AUFGABENSTELLUNG: Gib die Datensätze ab der Zeile mit „Return every road“ bis einschließlich der Zeile mit „road 3 (tertiary): [(433,511),(462,377)]“ als zweispaltige CSV mit den Spalten „Eingabe“ und „Ausgabe“ wieder. Jeder Text kommt mit seiner Antwort in eine Zeile, beide jeweils als ein Feld in Anführungszeichen, und Zeilenumbrüche werden durch Leerzeichen ersetzt.

----

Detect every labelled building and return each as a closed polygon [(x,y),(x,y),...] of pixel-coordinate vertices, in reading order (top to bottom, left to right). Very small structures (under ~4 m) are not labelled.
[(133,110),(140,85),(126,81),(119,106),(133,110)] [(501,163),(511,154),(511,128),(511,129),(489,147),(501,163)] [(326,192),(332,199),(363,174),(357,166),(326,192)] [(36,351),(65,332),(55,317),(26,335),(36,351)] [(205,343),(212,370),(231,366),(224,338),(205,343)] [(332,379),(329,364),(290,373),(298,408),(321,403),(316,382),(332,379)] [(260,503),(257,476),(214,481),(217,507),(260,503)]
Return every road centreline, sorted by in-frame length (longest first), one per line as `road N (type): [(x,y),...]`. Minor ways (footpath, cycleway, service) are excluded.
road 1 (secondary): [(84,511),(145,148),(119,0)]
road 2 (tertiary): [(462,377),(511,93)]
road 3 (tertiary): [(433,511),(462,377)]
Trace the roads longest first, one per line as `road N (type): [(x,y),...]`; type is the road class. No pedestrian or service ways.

----

VOLLSTÄNDIGE ANTWORT:
Eingabe,Ausgabe
"Return every road centreline, sorted by in-frame length (longest first), one per line as `road N (type): [(x,y),...]`. Minor ways (footpath, cycleway, service) are excluded.","road 1 (secondary): [(84,511),(145,148),(119,0)] road 2 (tertiary): [(462,377),(511,93)] road 3 (tertiary): [(433,511),(462,377)]"